* **ACTIVITY**
Find the line with "D1: zener (A" and the line with "R7: 680 (+12V, OSC) -> 470 (+12V, OSC)" in the entries below; output exactly those two lines, every line between them, and no others.

**** RECORDED DATA ****

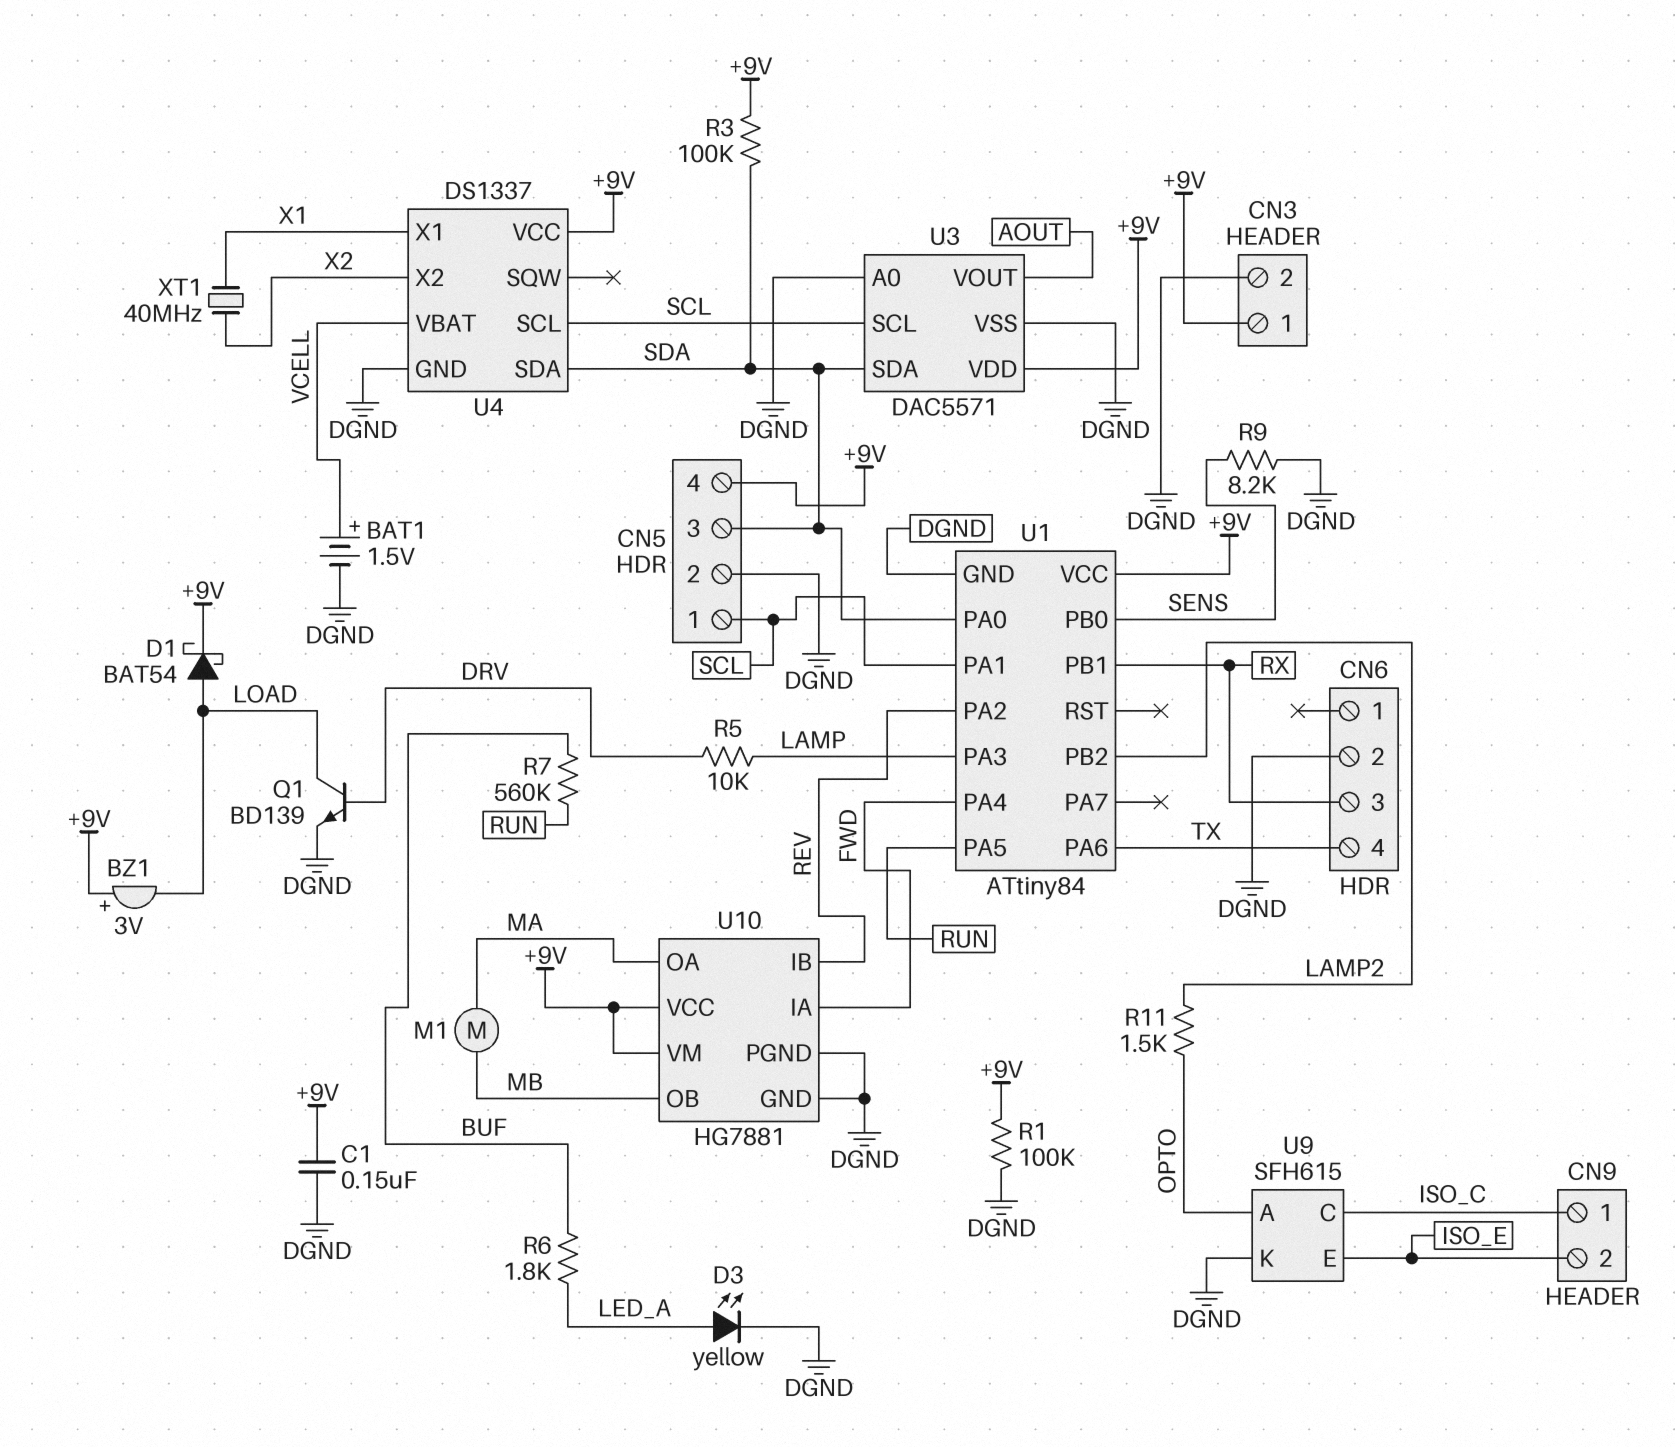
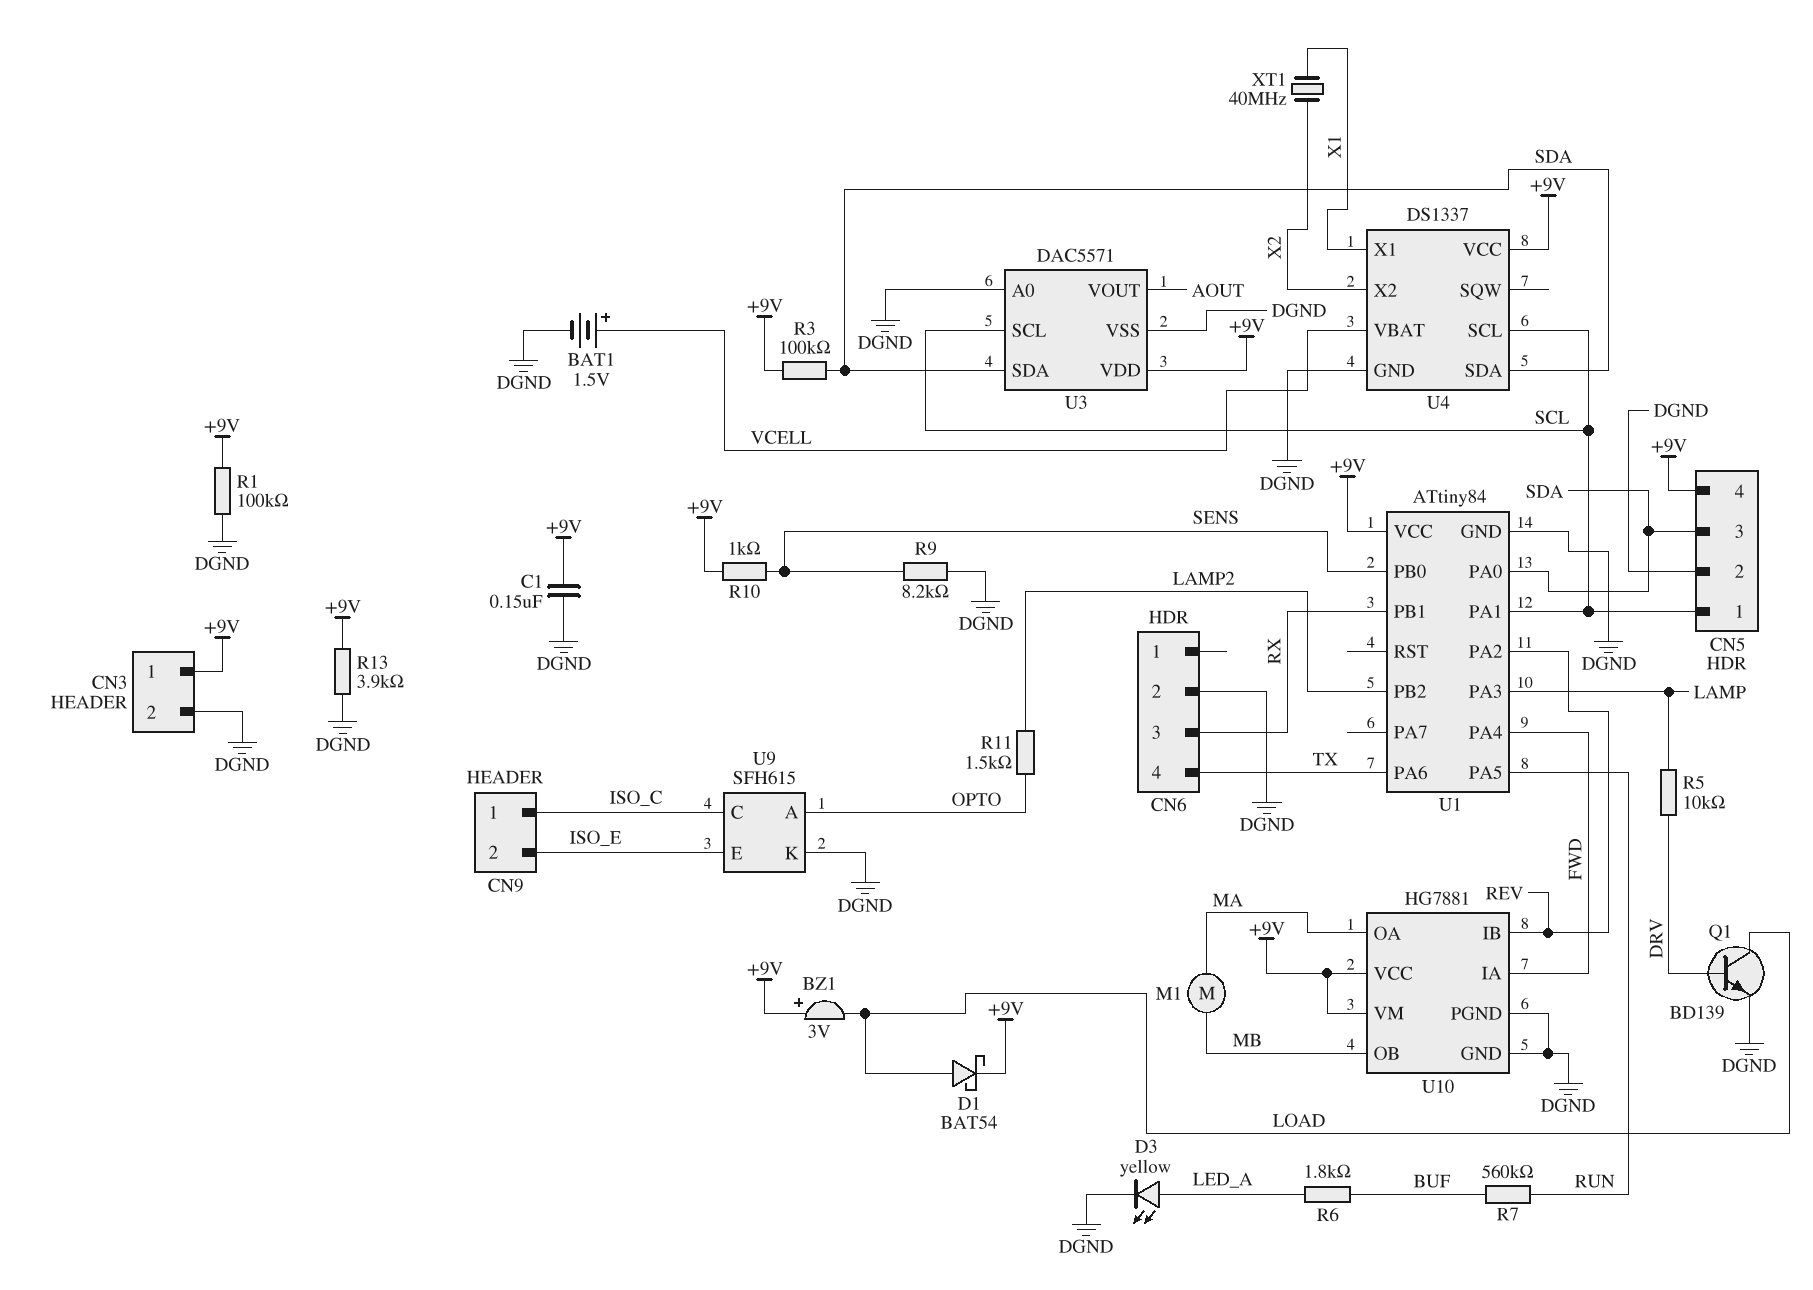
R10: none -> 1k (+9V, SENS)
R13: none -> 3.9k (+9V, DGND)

****
**** RECORDED DATA ****

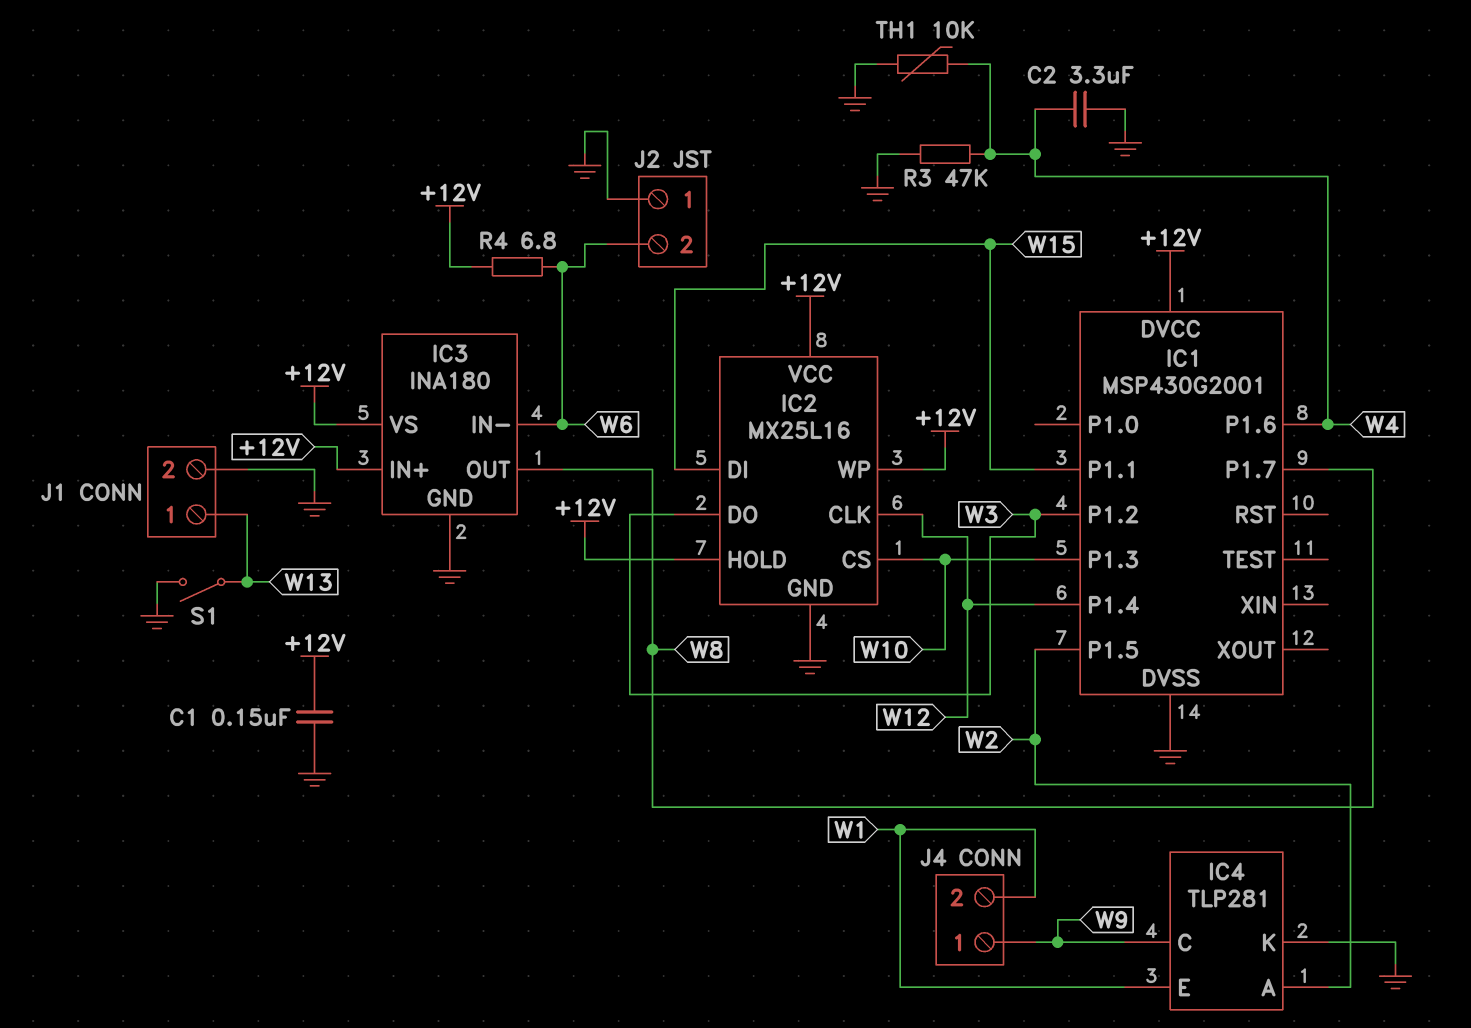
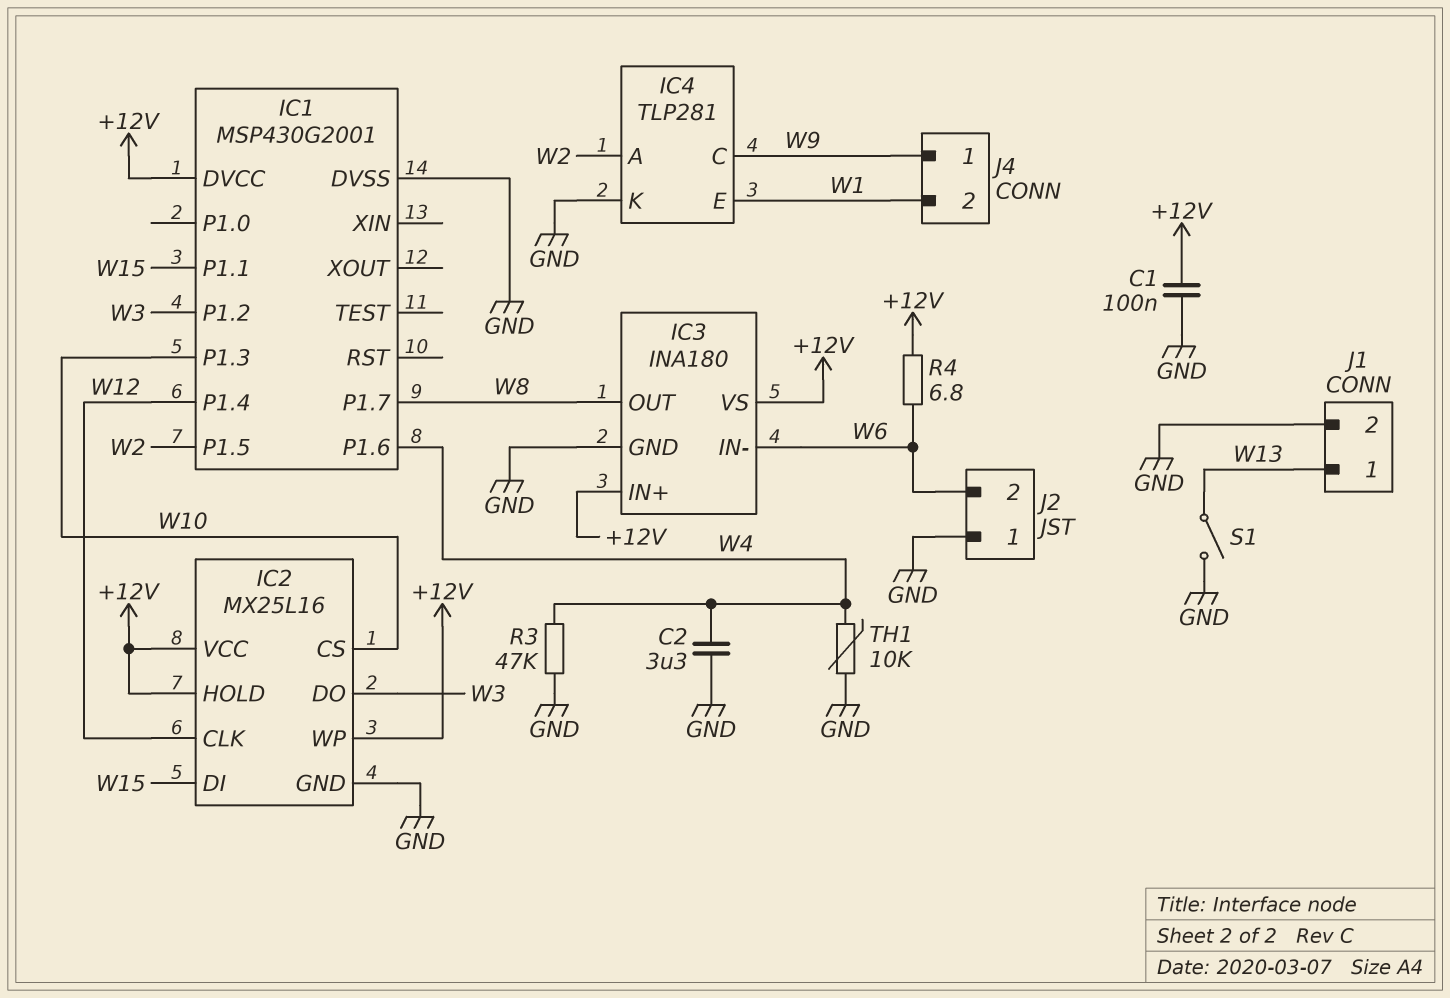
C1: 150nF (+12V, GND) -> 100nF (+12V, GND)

****
**** RECORDED DATA ****

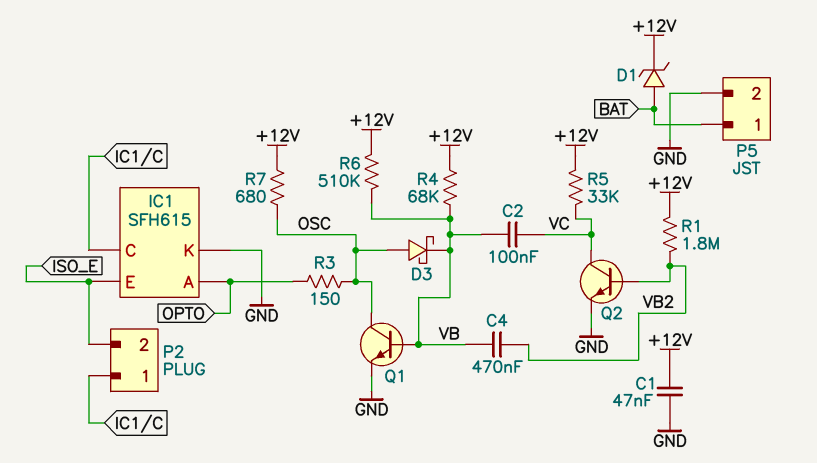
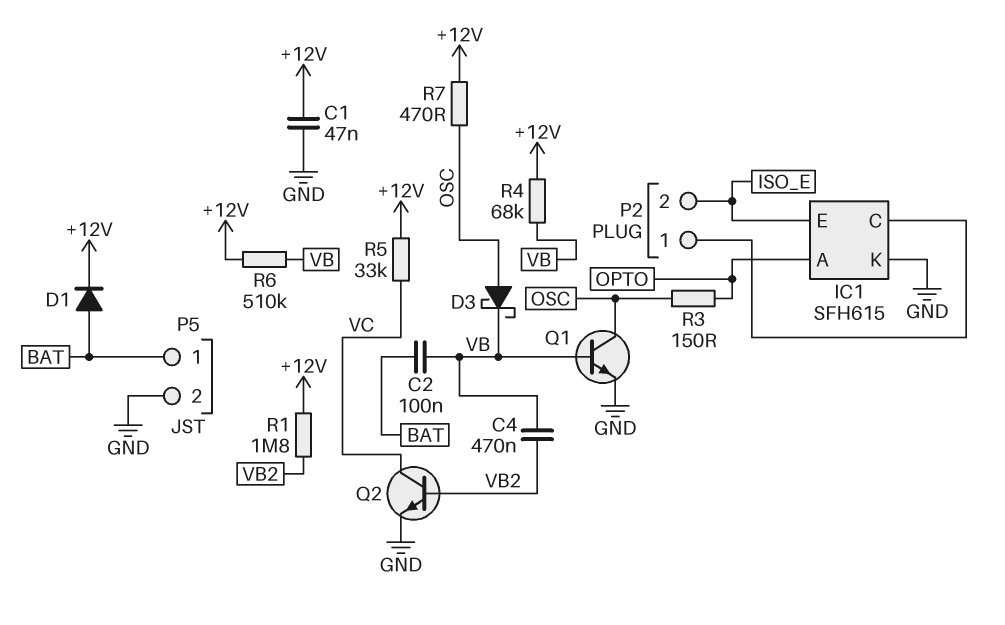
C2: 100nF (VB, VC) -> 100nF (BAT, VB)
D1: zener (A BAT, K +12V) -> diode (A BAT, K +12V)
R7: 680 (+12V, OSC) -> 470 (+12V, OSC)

****

* **TASK RESPONSE**
D1: zener (A BAT, K +12V) -> diode (A BAT, K +12V)
R7: 680 (+12V, OSC) -> 470 (+12V, OSC)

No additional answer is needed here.